Rows from a dataset
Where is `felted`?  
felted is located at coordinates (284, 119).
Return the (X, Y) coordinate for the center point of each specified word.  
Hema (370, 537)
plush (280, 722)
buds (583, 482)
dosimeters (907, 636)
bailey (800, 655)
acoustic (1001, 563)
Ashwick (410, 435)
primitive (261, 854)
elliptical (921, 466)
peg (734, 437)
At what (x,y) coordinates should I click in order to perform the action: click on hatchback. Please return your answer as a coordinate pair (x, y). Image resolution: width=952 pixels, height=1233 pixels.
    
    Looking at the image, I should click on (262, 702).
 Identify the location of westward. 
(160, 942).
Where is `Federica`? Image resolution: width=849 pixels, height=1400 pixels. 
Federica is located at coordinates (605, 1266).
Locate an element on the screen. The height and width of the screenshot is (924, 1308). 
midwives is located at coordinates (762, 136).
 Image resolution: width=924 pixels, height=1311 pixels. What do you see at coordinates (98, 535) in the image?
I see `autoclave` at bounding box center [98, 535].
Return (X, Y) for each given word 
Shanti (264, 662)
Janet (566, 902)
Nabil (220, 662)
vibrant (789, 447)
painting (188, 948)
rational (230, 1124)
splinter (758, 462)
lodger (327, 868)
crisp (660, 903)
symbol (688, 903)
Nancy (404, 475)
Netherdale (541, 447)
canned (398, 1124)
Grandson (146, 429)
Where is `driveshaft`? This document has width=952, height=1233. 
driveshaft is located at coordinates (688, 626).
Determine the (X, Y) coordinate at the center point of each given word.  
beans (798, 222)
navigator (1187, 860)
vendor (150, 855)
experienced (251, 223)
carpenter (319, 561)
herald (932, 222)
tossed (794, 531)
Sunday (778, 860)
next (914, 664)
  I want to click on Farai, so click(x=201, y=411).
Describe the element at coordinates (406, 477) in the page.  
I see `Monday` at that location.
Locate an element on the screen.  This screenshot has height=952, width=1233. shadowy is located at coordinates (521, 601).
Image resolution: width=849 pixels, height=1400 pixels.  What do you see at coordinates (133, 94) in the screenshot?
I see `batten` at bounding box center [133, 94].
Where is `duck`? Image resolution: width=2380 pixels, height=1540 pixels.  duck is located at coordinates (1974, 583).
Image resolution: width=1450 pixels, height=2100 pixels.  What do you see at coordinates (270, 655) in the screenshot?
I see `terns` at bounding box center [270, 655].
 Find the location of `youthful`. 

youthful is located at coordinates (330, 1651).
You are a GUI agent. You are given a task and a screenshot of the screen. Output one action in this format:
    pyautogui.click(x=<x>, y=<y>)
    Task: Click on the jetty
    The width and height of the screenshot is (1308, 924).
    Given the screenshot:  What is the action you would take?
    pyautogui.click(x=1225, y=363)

### Task description
Copy all of the data above word for word, keeping every line as it stands.

### Reply
Where is `felted`?  
felted is located at coordinates (284, 119).
Return the (X, Y) coordinate for the center point of each specified word.  
Hema (370, 537)
plush (280, 722)
buds (583, 482)
dosimeters (907, 636)
bailey (800, 655)
acoustic (1001, 563)
Ashwick (410, 435)
primitive (261, 854)
elliptical (921, 466)
peg (734, 437)
At what (x,y) coordinates should I click in order to perform the action: click on hatchback. Please return your answer as a coordinate pair (x, y). Image resolution: width=952 pixels, height=1233 pixels.
    
    Looking at the image, I should click on (262, 702).
 Identify the location of westward. 
(160, 942).
Where is `Federica`? Image resolution: width=849 pixels, height=1400 pixels. 
Federica is located at coordinates (605, 1266).
Locate an element on the screen. The height and width of the screenshot is (924, 1308). 
midwives is located at coordinates (762, 136).
 Image resolution: width=924 pixels, height=1311 pixels. What do you see at coordinates (98, 535) in the image?
I see `autoclave` at bounding box center [98, 535].
Return (X, Y) for each given word 
Shanti (264, 662)
Janet (566, 902)
Nabil (220, 662)
vibrant (789, 447)
painting (188, 948)
rational (230, 1124)
splinter (758, 462)
lodger (327, 868)
crisp (660, 903)
symbol (688, 903)
Nancy (404, 475)
Netherdale (541, 447)
canned (398, 1124)
Grandson (146, 429)
Where is `driveshaft`? This document has width=952, height=1233. 
driveshaft is located at coordinates (688, 626).
Determine the (X, Y) coordinate at the center point of each given word.  
beans (798, 222)
navigator (1187, 860)
vendor (150, 855)
experienced (251, 223)
carpenter (319, 561)
herald (932, 222)
tossed (794, 531)
Sunday (778, 860)
next (914, 664)
  I want to click on Farai, so click(x=201, y=411).
Describe the element at coordinates (406, 477) in the page.  
I see `Monday` at that location.
Locate an element on the screen.  This screenshot has height=952, width=1233. shadowy is located at coordinates (521, 601).
Image resolution: width=849 pixels, height=1400 pixels.  What do you see at coordinates (133, 94) in the screenshot?
I see `batten` at bounding box center [133, 94].
Where is `duck`? Image resolution: width=2380 pixels, height=1540 pixels.  duck is located at coordinates (1974, 583).
Image resolution: width=1450 pixels, height=2100 pixels.  What do you see at coordinates (270, 655) in the screenshot?
I see `terns` at bounding box center [270, 655].
 Find the location of `youthful`. 

youthful is located at coordinates (330, 1651).
You are a GUI agent. You are given a task and a screenshot of the screen. Output one action in this format:
    pyautogui.click(x=<x>, y=<y>)
    Task: Click on the jetty
    The width and height of the screenshot is (1308, 924).
    Given the screenshot:  What is the action you would take?
    pyautogui.click(x=1225, y=363)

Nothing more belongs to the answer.